_What is needed_
I would like the records restated word for word, without the pictures.

[[ Data for processing open ]]

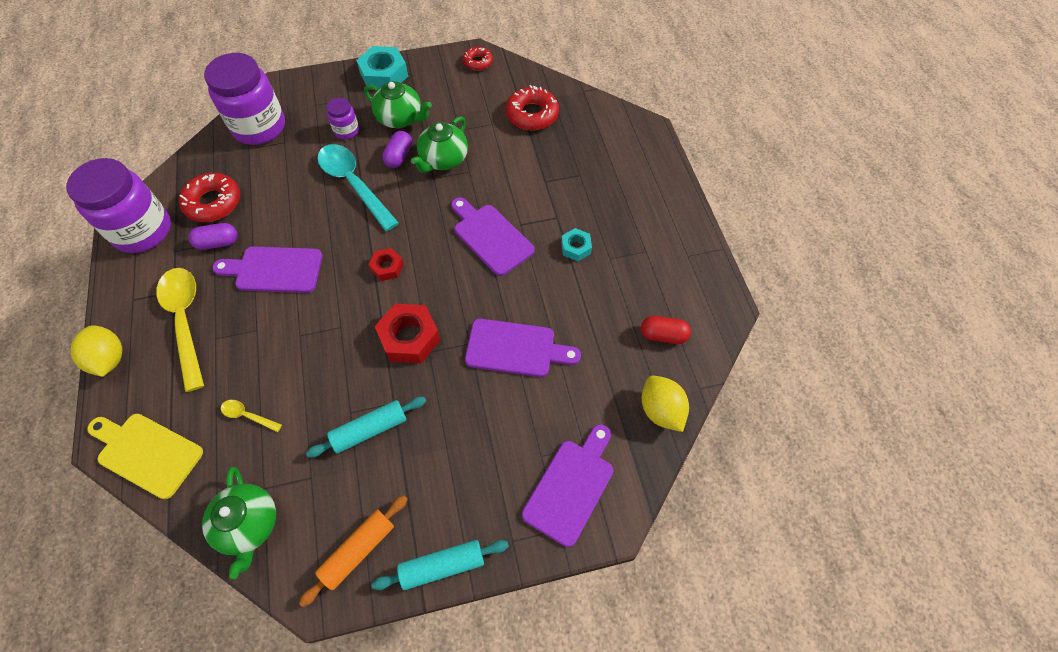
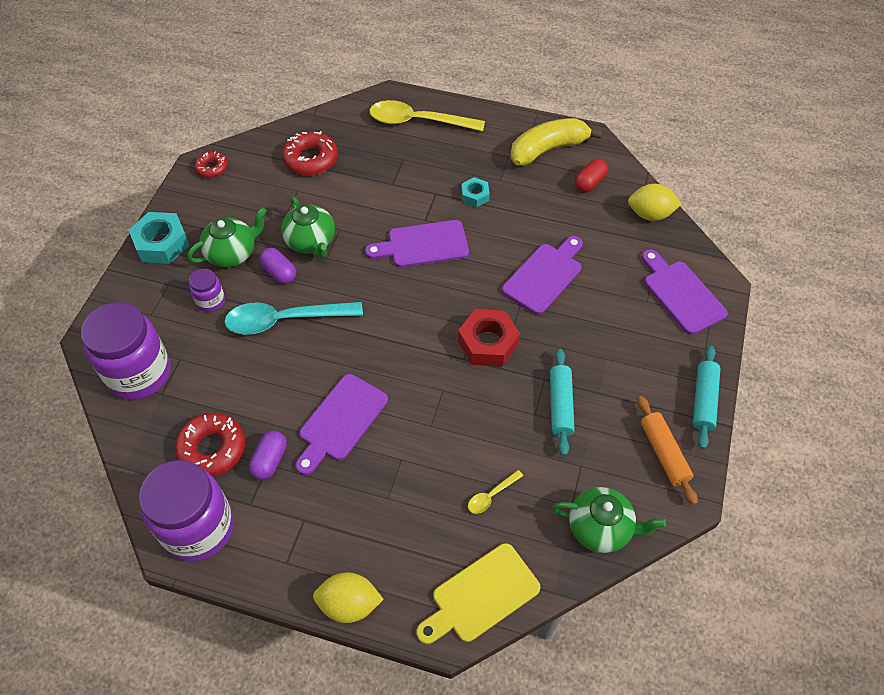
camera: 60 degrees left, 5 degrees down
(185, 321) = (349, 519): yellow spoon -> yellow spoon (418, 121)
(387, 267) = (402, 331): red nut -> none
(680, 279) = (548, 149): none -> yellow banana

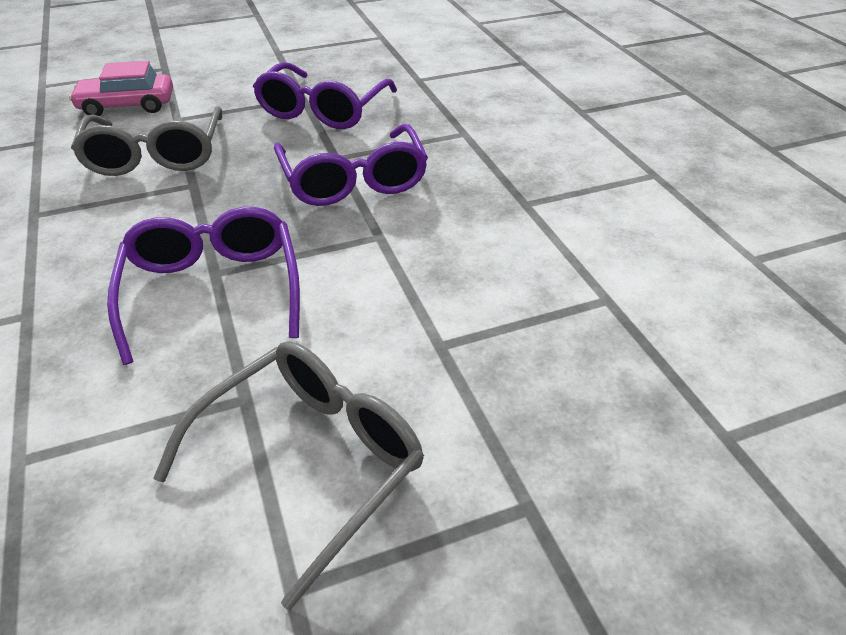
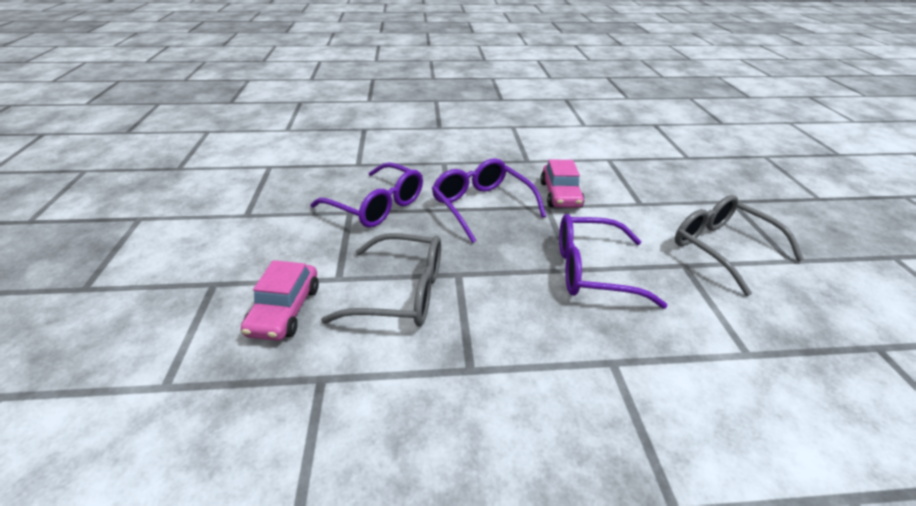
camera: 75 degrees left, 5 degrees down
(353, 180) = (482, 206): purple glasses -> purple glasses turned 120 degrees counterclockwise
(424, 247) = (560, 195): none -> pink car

[[ Data for processing closed ]]

_Exercise result_
camera: 60 degrees left, 5 degrees down
(185, 321) = (349, 519): yellow spoon -> yellow spoon (418, 121)
(387, 267) = (402, 331): red nut -> none
(680, 279) = (548, 149): none -> yellow banana

camera: 75 degrees left, 5 degrees down
(353, 180) = (482, 206): purple glasses -> purple glasses turned 120 degrees counterclockwise
(424, 247) = (560, 195): none -> pink car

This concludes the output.